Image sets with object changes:
········
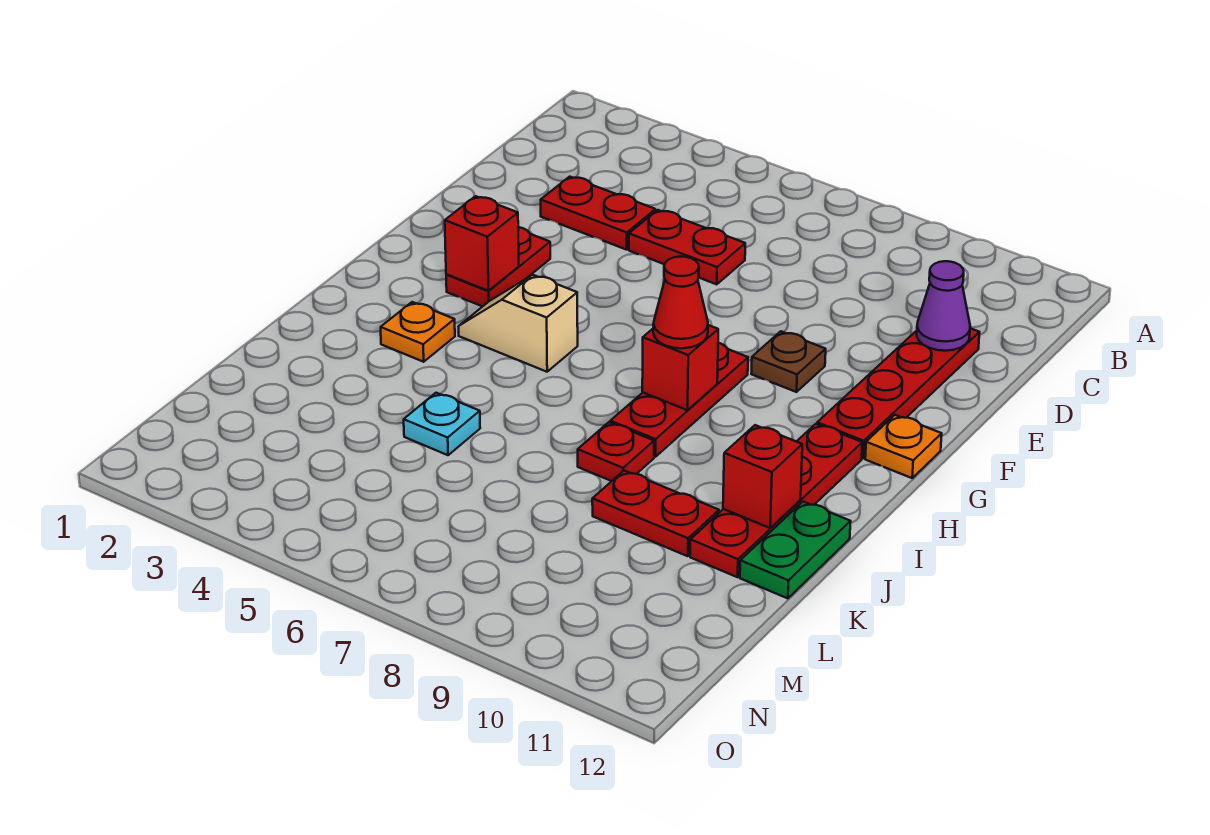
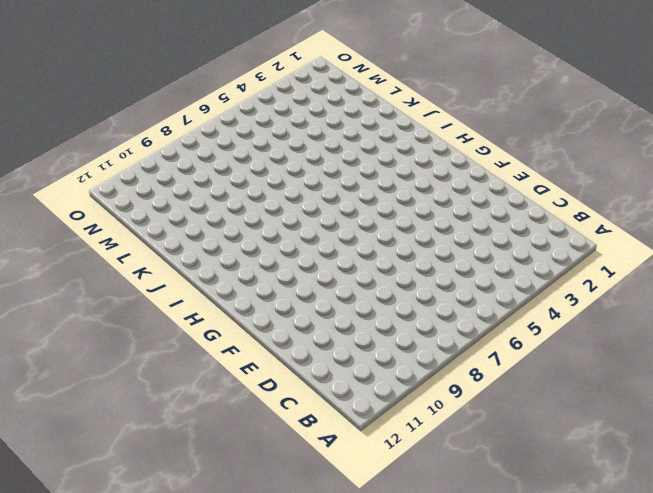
none -> red plate D3:D4 level 1
none -> red plate D5:D6 level 1
none -> red plate D11:G11 level 1

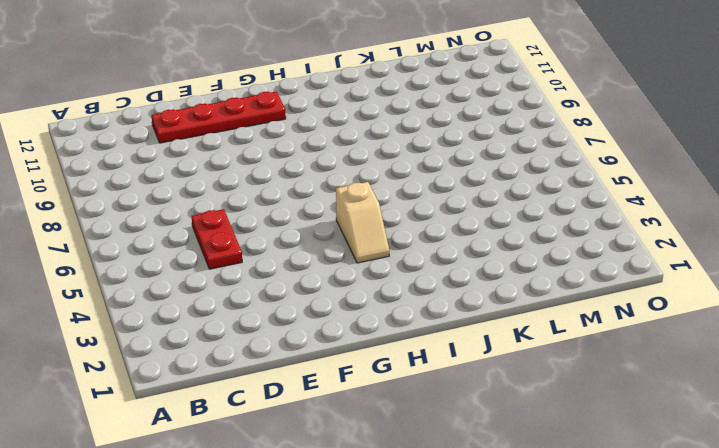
none -> red plate D3:D4 level 1
none -> red plate F3:G3 level 1
none -> brown plate F9 level 1

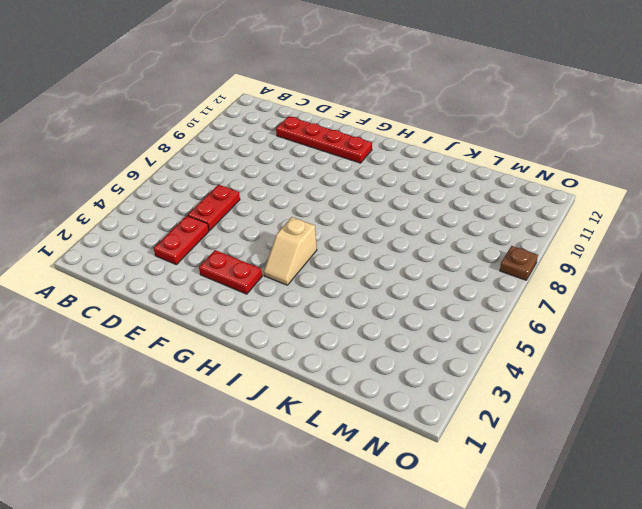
brown plate O8 level 1 -> brown plate F9 level 1
none -> red plate G8:I8 level 1
none -> orange plate G12 level 1
none -> red plate H11:K11 level 1

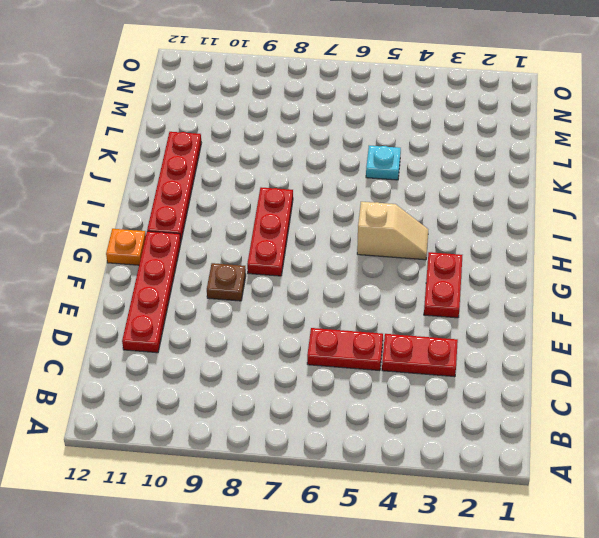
none -> orange plate I3 level 1
none -> red plate J8 level 1
none -> green plate J12:K12 level 1

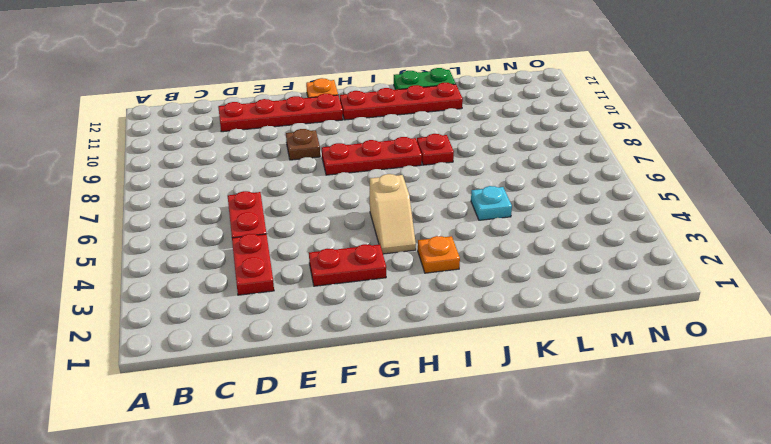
none -> red plate K9:K10 level 1
none -> purple cone D11 level 2
none -> red brick G3 level 2

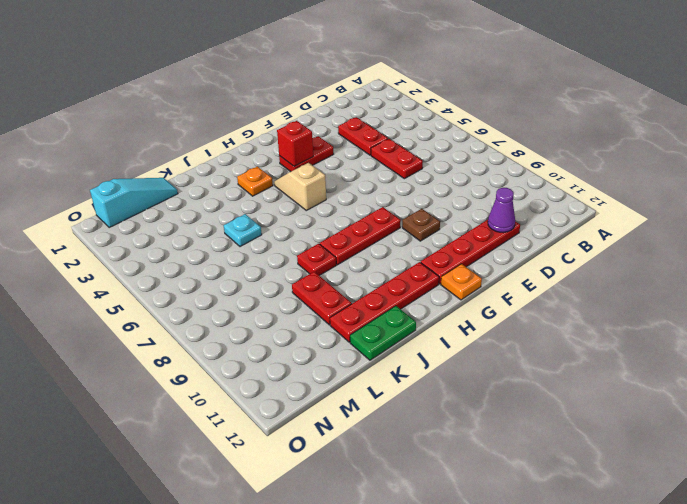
cyan slope L1:N1 level 1 top N -> none
none -> red brick H8 level 2
none -> red brick J11 level 2
none -> red cone H8 level 3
········
Could you give all the records again, exactly, minus the pictures?

• _YOUR SOLUTION_:
none -> red plate D3:D4 level 1
none -> red plate D5:D6 level 1
none -> red plate D11:G11 level 1

none -> red plate D3:D4 level 1
none -> red plate F3:G3 level 1
none -> brown plate F9 level 1

brown plate O8 level 1 -> brown plate F9 level 1
none -> red plate G8:I8 level 1
none -> orange plate G12 level 1
none -> red plate H11:K11 level 1

none -> orange plate I3 level 1
none -> red plate J8 level 1
none -> green plate J12:K12 level 1

none -> red plate K9:K10 level 1
none -> purple cone D11 level 2
none -> red brick G3 level 2

cyan slope L1:N1 level 1 top N -> none
none -> red brick H8 level 2
none -> red brick J11 level 2
none -> red cone H8 level 3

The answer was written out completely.